_Exercise_
First find the line with "orange square at" in the entries below, then set down exactly every line through the line with "black line at", that line included.
[Supplied data — start]
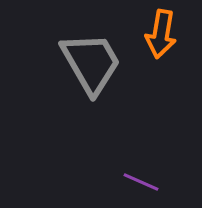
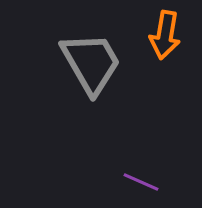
orange arrow: moved 4 px right, 1 px down
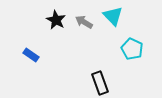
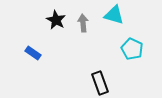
cyan triangle: moved 1 px right, 1 px up; rotated 30 degrees counterclockwise
gray arrow: moved 1 px left, 1 px down; rotated 54 degrees clockwise
blue rectangle: moved 2 px right, 2 px up
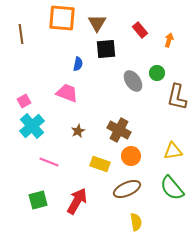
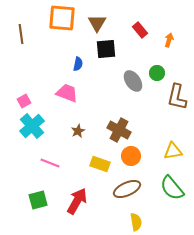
pink line: moved 1 px right, 1 px down
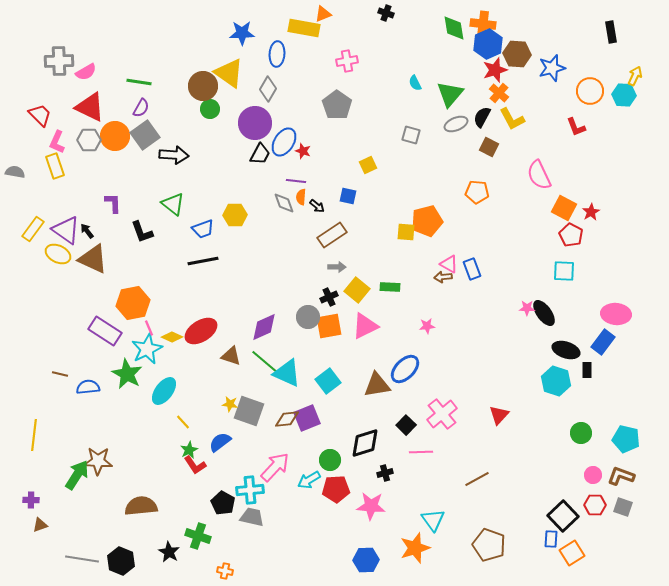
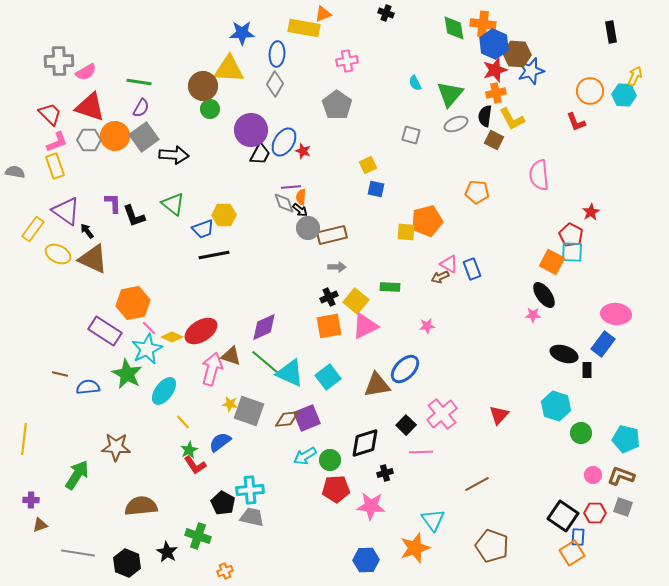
blue hexagon at (488, 44): moved 6 px right; rotated 12 degrees counterclockwise
blue star at (552, 68): moved 21 px left, 3 px down
yellow triangle at (229, 73): moved 4 px up; rotated 32 degrees counterclockwise
gray diamond at (268, 89): moved 7 px right, 5 px up
orange cross at (499, 93): moved 3 px left; rotated 36 degrees clockwise
red triangle at (90, 107): rotated 8 degrees counterclockwise
red trapezoid at (40, 115): moved 10 px right, 1 px up
black semicircle at (482, 117): moved 3 px right, 1 px up; rotated 20 degrees counterclockwise
purple circle at (255, 123): moved 4 px left, 7 px down
red L-shape at (576, 127): moved 5 px up
gray square at (145, 135): moved 1 px left, 2 px down
pink L-shape at (57, 142): rotated 135 degrees counterclockwise
brown square at (489, 147): moved 5 px right, 7 px up
pink semicircle at (539, 175): rotated 20 degrees clockwise
purple line at (296, 181): moved 5 px left, 6 px down; rotated 12 degrees counterclockwise
blue square at (348, 196): moved 28 px right, 7 px up
black arrow at (317, 206): moved 17 px left, 4 px down
orange square at (564, 208): moved 12 px left, 54 px down
yellow hexagon at (235, 215): moved 11 px left
purple triangle at (66, 230): moved 19 px up
black L-shape at (142, 232): moved 8 px left, 16 px up
brown rectangle at (332, 235): rotated 20 degrees clockwise
black line at (203, 261): moved 11 px right, 6 px up
cyan square at (564, 271): moved 8 px right, 19 px up
brown arrow at (443, 277): moved 3 px left; rotated 18 degrees counterclockwise
yellow square at (357, 290): moved 1 px left, 11 px down
pink star at (527, 308): moved 6 px right, 7 px down
black ellipse at (544, 313): moved 18 px up
gray circle at (308, 317): moved 89 px up
pink line at (149, 328): rotated 21 degrees counterclockwise
blue rectangle at (603, 342): moved 2 px down
black ellipse at (566, 350): moved 2 px left, 4 px down
cyan triangle at (287, 373): moved 3 px right
cyan square at (328, 381): moved 4 px up
cyan hexagon at (556, 381): moved 25 px down
yellow line at (34, 435): moved 10 px left, 4 px down
brown star at (98, 461): moved 18 px right, 14 px up
pink arrow at (275, 467): moved 63 px left, 98 px up; rotated 28 degrees counterclockwise
brown line at (477, 479): moved 5 px down
cyan arrow at (309, 480): moved 4 px left, 24 px up
red hexagon at (595, 505): moved 8 px down
black square at (563, 516): rotated 12 degrees counterclockwise
blue rectangle at (551, 539): moved 27 px right, 2 px up
brown pentagon at (489, 545): moved 3 px right, 1 px down
black star at (169, 552): moved 2 px left
gray line at (82, 559): moved 4 px left, 6 px up
black hexagon at (121, 561): moved 6 px right, 2 px down
orange cross at (225, 571): rotated 35 degrees counterclockwise
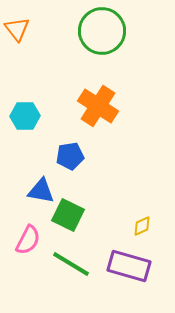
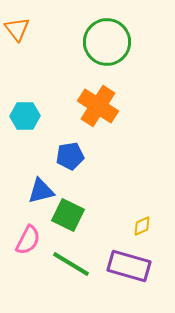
green circle: moved 5 px right, 11 px down
blue triangle: rotated 24 degrees counterclockwise
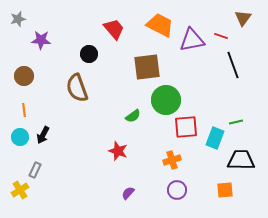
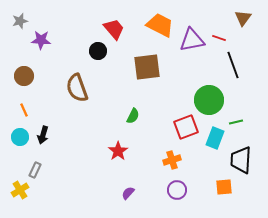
gray star: moved 2 px right, 2 px down
red line: moved 2 px left, 2 px down
black circle: moved 9 px right, 3 px up
green circle: moved 43 px right
orange line: rotated 16 degrees counterclockwise
green semicircle: rotated 28 degrees counterclockwise
red square: rotated 15 degrees counterclockwise
black arrow: rotated 12 degrees counterclockwise
red star: rotated 18 degrees clockwise
black trapezoid: rotated 88 degrees counterclockwise
orange square: moved 1 px left, 3 px up
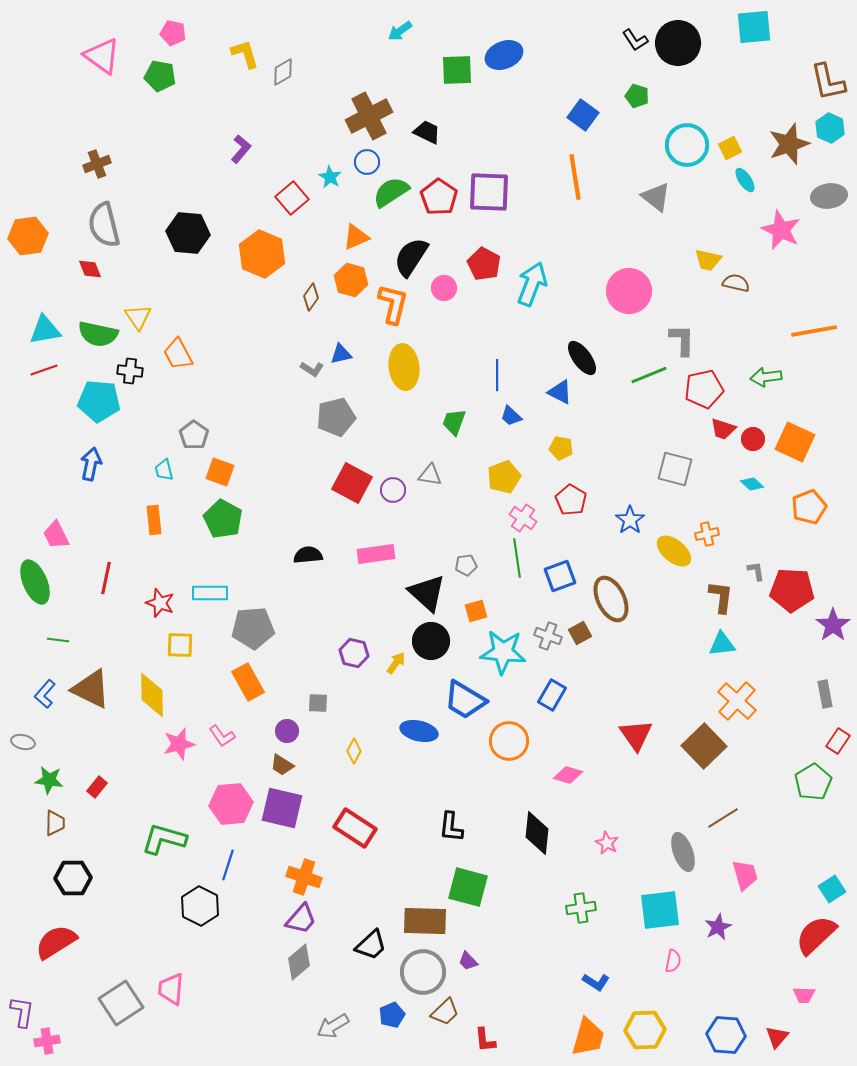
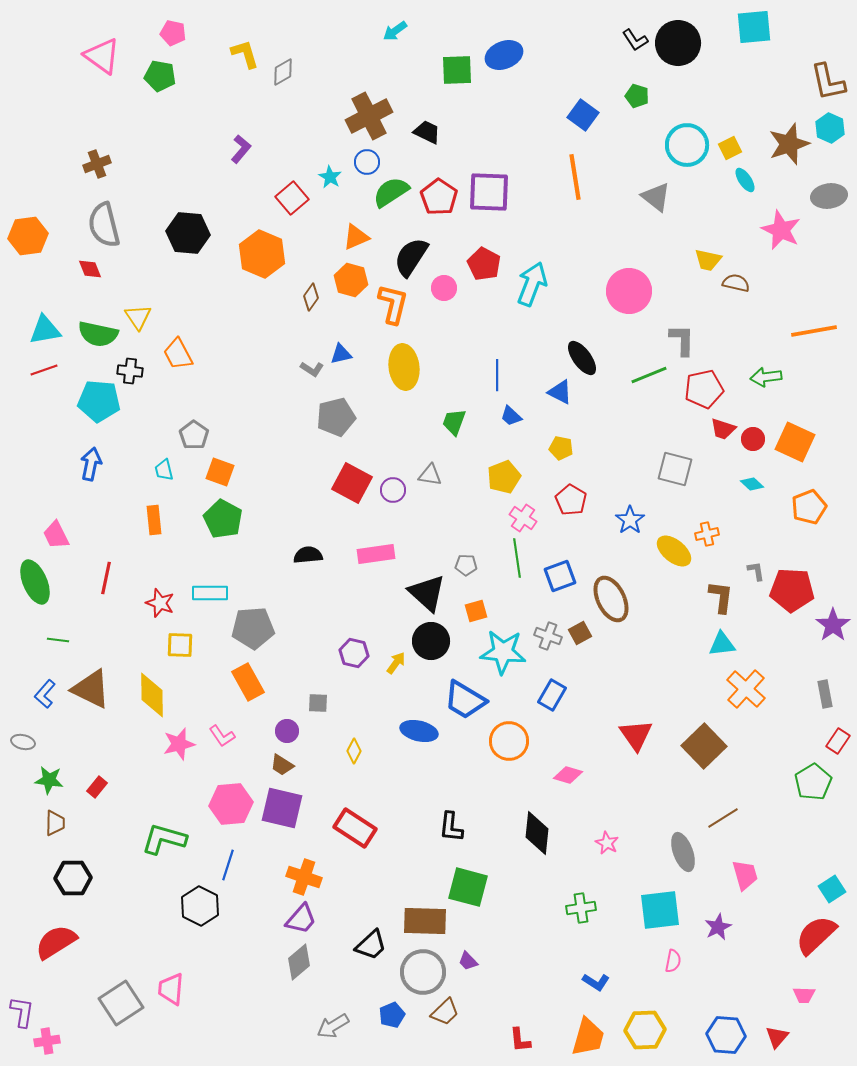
cyan arrow at (400, 31): moved 5 px left
gray pentagon at (466, 565): rotated 10 degrees clockwise
orange cross at (737, 701): moved 9 px right, 12 px up
red L-shape at (485, 1040): moved 35 px right
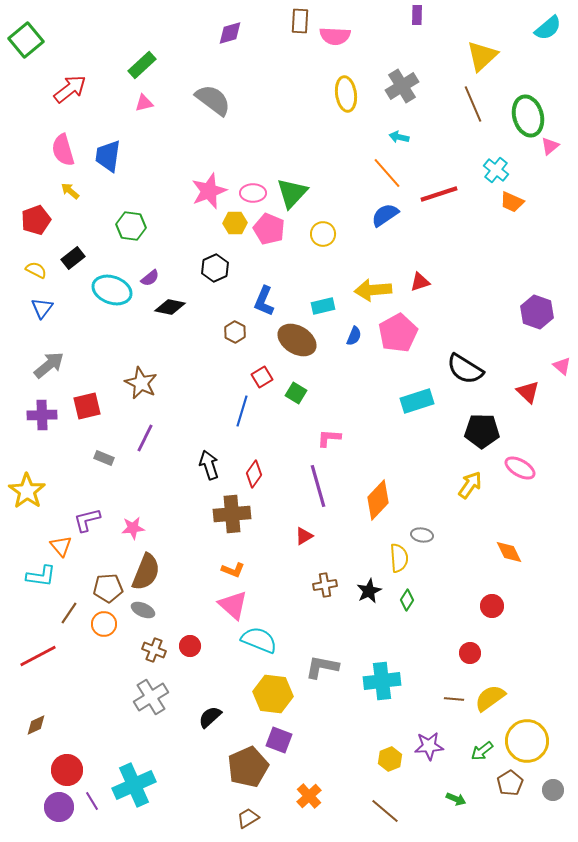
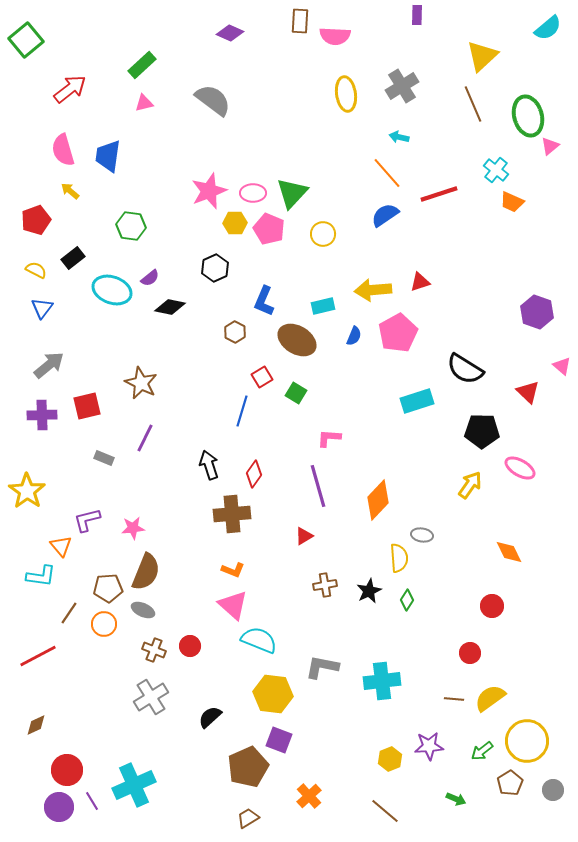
purple diamond at (230, 33): rotated 40 degrees clockwise
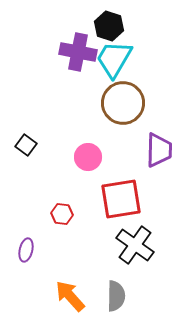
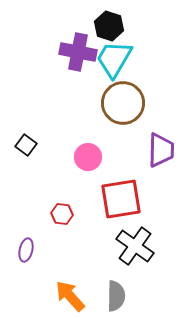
purple trapezoid: moved 2 px right
black cross: moved 1 px down
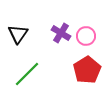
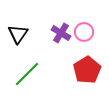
pink circle: moved 2 px left, 4 px up
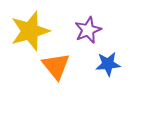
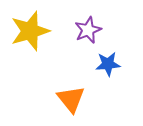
orange triangle: moved 15 px right, 33 px down
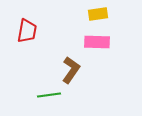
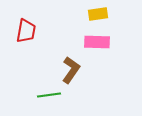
red trapezoid: moved 1 px left
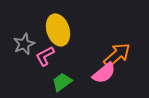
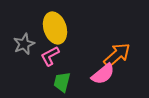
yellow ellipse: moved 3 px left, 2 px up
pink L-shape: moved 5 px right
pink semicircle: moved 1 px left, 1 px down
green trapezoid: rotated 40 degrees counterclockwise
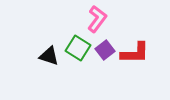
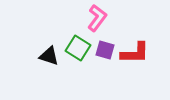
pink L-shape: moved 1 px up
purple square: rotated 36 degrees counterclockwise
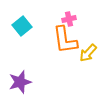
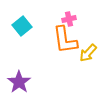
purple star: moved 1 px left; rotated 20 degrees counterclockwise
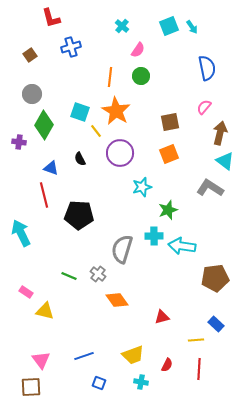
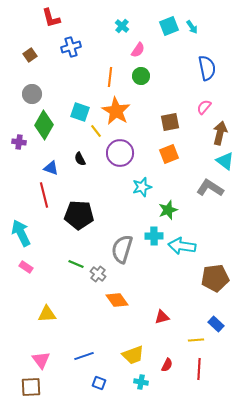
green line at (69, 276): moved 7 px right, 12 px up
pink rectangle at (26, 292): moved 25 px up
yellow triangle at (45, 311): moved 2 px right, 3 px down; rotated 18 degrees counterclockwise
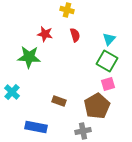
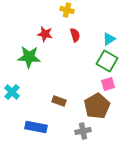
cyan triangle: rotated 16 degrees clockwise
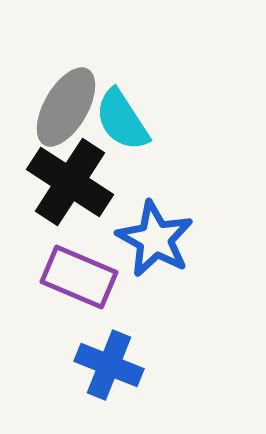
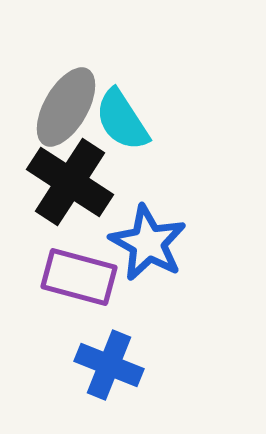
blue star: moved 7 px left, 4 px down
purple rectangle: rotated 8 degrees counterclockwise
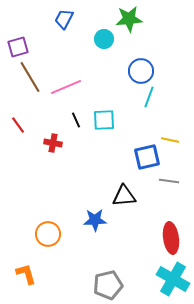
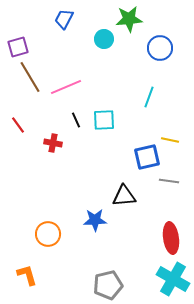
blue circle: moved 19 px right, 23 px up
orange L-shape: moved 1 px right, 1 px down
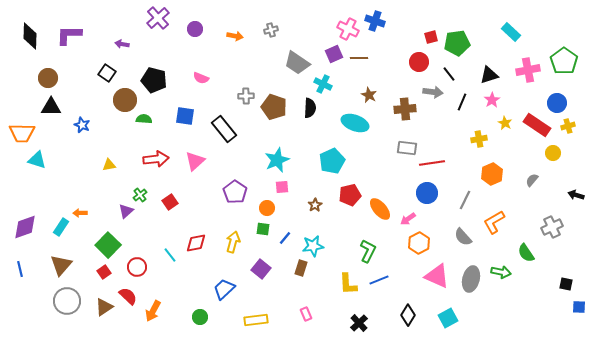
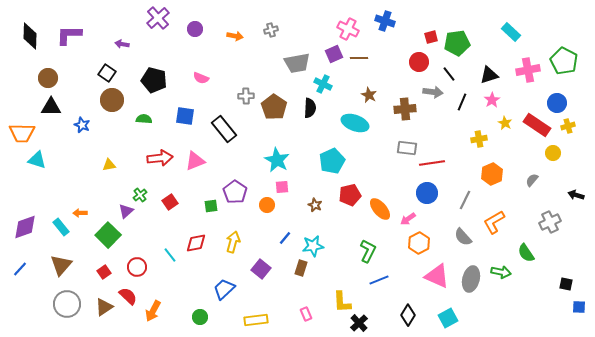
blue cross at (375, 21): moved 10 px right
green pentagon at (564, 61): rotated 8 degrees counterclockwise
gray trapezoid at (297, 63): rotated 44 degrees counterclockwise
brown circle at (125, 100): moved 13 px left
brown pentagon at (274, 107): rotated 15 degrees clockwise
red arrow at (156, 159): moved 4 px right, 1 px up
cyan star at (277, 160): rotated 20 degrees counterclockwise
pink triangle at (195, 161): rotated 20 degrees clockwise
brown star at (315, 205): rotated 16 degrees counterclockwise
orange circle at (267, 208): moved 3 px up
cyan rectangle at (61, 227): rotated 72 degrees counterclockwise
gray cross at (552, 227): moved 2 px left, 5 px up
green square at (263, 229): moved 52 px left, 23 px up; rotated 16 degrees counterclockwise
green square at (108, 245): moved 10 px up
blue line at (20, 269): rotated 56 degrees clockwise
yellow L-shape at (348, 284): moved 6 px left, 18 px down
gray circle at (67, 301): moved 3 px down
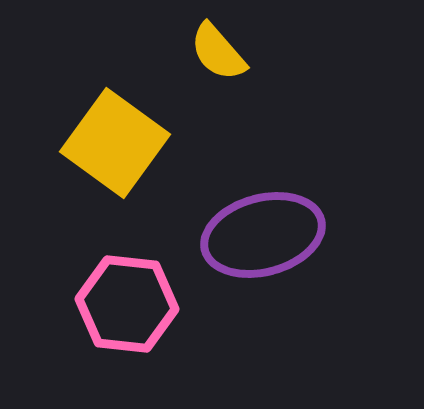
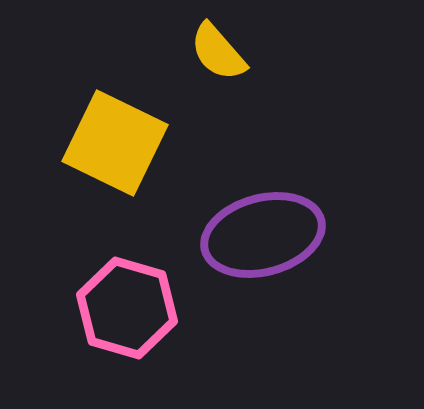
yellow square: rotated 10 degrees counterclockwise
pink hexagon: moved 4 px down; rotated 10 degrees clockwise
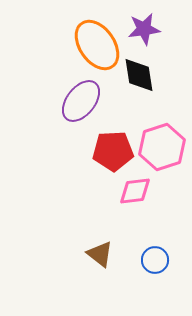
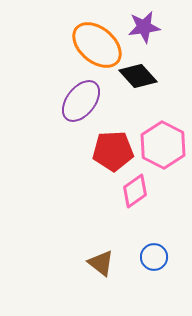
purple star: moved 2 px up
orange ellipse: rotated 15 degrees counterclockwise
black diamond: moved 1 px left, 1 px down; rotated 33 degrees counterclockwise
pink hexagon: moved 1 px right, 2 px up; rotated 15 degrees counterclockwise
pink diamond: rotated 28 degrees counterclockwise
brown triangle: moved 1 px right, 9 px down
blue circle: moved 1 px left, 3 px up
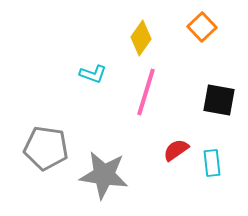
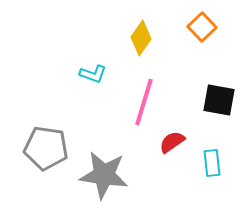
pink line: moved 2 px left, 10 px down
red semicircle: moved 4 px left, 8 px up
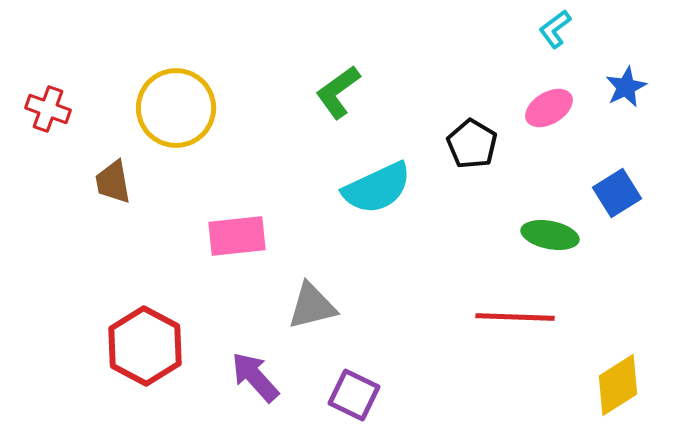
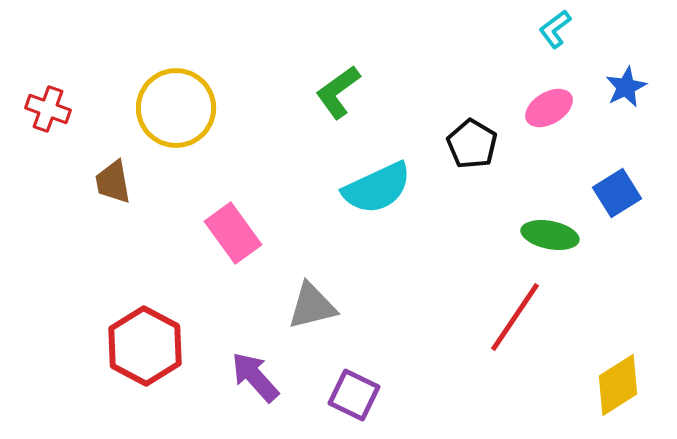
pink rectangle: moved 4 px left, 3 px up; rotated 60 degrees clockwise
red line: rotated 58 degrees counterclockwise
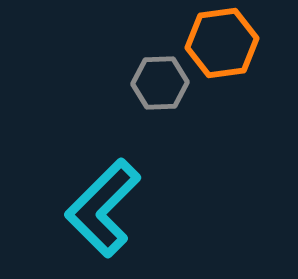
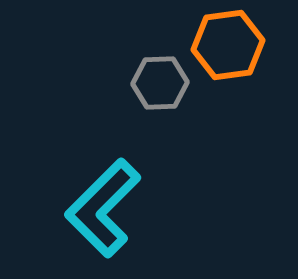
orange hexagon: moved 6 px right, 2 px down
[Supplied data — finish]
_Response for this exercise_
orange square at (564, 208): moved 12 px left, 54 px down
yellow hexagon at (235, 215): moved 11 px left
purple triangle at (66, 230): moved 19 px up
black L-shape at (142, 232): moved 8 px left, 16 px up
brown rectangle at (332, 235): rotated 20 degrees clockwise
black line at (203, 261): moved 11 px right, 6 px up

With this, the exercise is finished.